◆ WHAT YOU NEED TO DO ◆
Filter this data down to the lines that hold "camera", and copy them.
──────── SOURCE MATERIAL
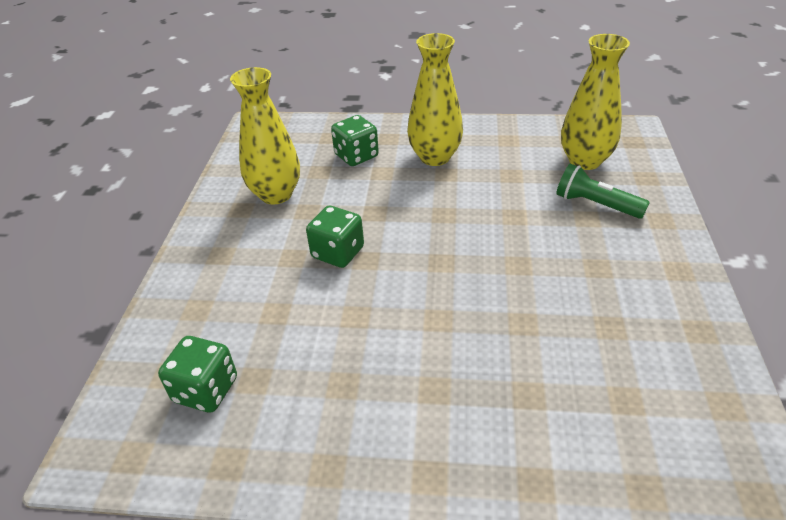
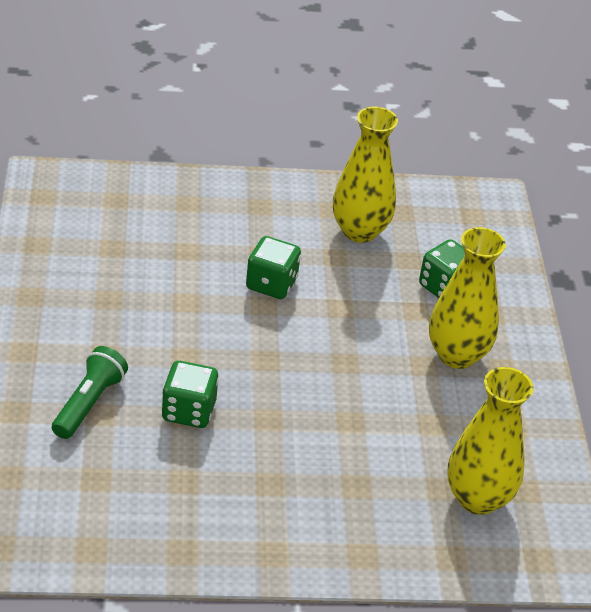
camera: 75 degrees right, 0 degrees up
(206, 390) = (101, 223): green dice -> green dice (188, 411)
(595, 205) = (383, 496): green flashlight -> green flashlight (89, 403)

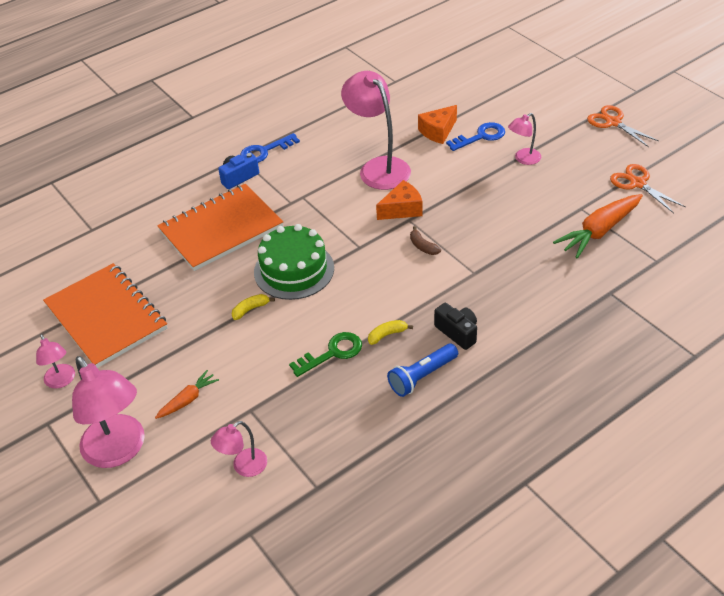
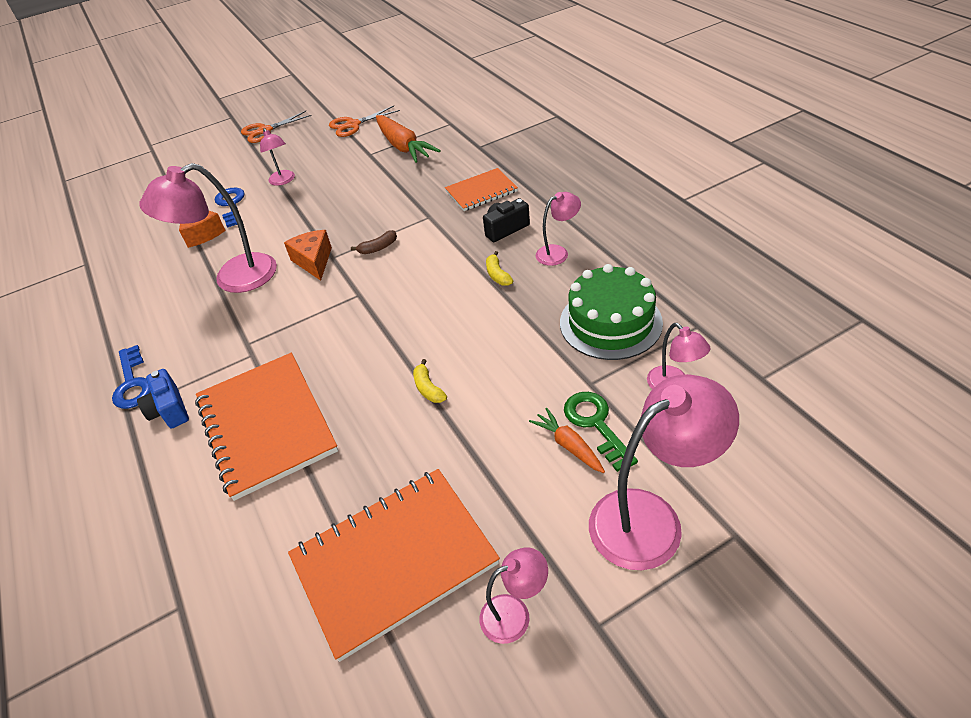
camera: 80 degrees left, 0 degrees up
(294, 270) = (374, 349): green cake -> green cake (610, 322)
(332, 353) = (515, 315): green key -> green key (596, 424)
(422, 376) = (558, 252): blue flashlight -> pink lamp
(521, 306) = (481, 191): none -> orange notebook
────────────────
◆ TASK OUTPUT ◆
camera: 75 degrees right, 0 degrees up
camera: 80 degrees left, 0 degrees up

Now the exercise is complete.